Exercise directions — For the records that follow, please set down exactly the lines between the one holding "purple flower pot [229,139,279,198] -> none" and the one holding "white key [618,312,708,372]", inclusive, and only those.

Input for this task —
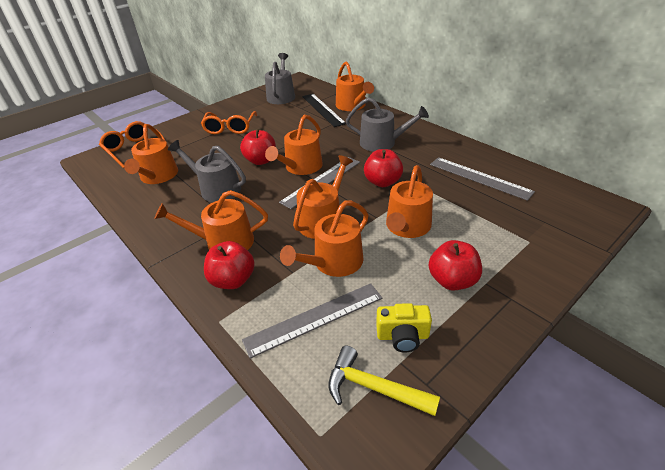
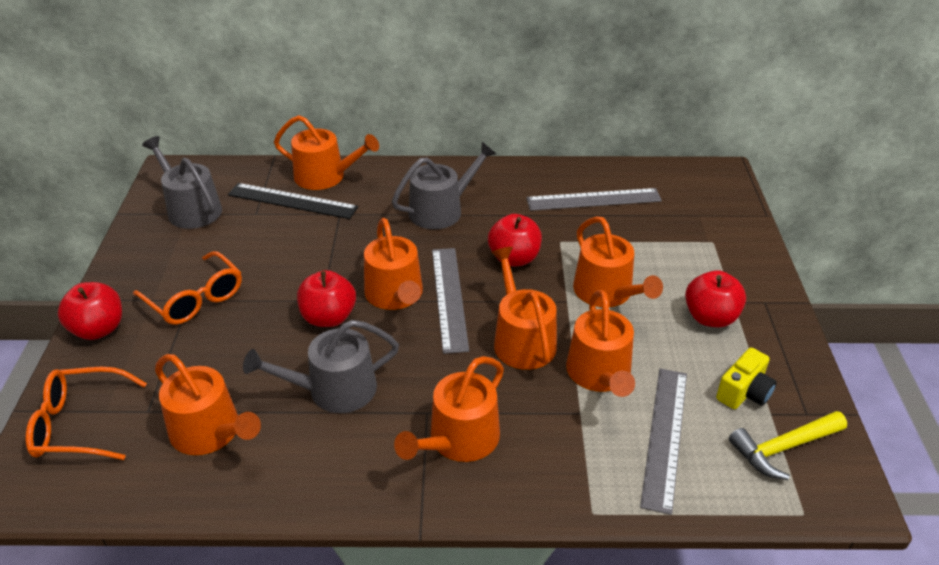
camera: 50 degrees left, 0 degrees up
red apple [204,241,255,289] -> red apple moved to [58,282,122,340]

---

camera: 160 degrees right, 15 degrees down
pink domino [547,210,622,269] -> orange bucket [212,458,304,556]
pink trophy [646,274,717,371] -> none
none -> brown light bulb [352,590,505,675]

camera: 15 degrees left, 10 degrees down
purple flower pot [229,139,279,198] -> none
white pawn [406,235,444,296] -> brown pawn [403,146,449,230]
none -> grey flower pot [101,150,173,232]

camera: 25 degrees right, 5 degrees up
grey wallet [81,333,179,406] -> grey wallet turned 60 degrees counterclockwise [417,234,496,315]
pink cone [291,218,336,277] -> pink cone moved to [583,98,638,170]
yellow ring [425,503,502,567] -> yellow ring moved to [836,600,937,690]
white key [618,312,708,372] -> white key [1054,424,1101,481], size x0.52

--

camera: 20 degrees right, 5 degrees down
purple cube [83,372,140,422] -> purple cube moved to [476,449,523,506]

Answer area —
purple flower pot [229,139,279,198] -> none
white pawn [406,235,444,296] -> brown pawn [403,146,449,230]
none -> grey flower pot [101,150,173,232]

camera: 25 degrees right, 5 degrees up
grey wallet [81,333,179,406] -> grey wallet turned 60 degrees counterclockwise [417,234,496,315]
pink cone [291,218,336,277] -> pink cone moved to [583,98,638,170]
yellow ring [425,503,502,567] -> yellow ring moved to [836,600,937,690]
white key [618,312,708,372] -> white key [1054,424,1101,481], size x0.52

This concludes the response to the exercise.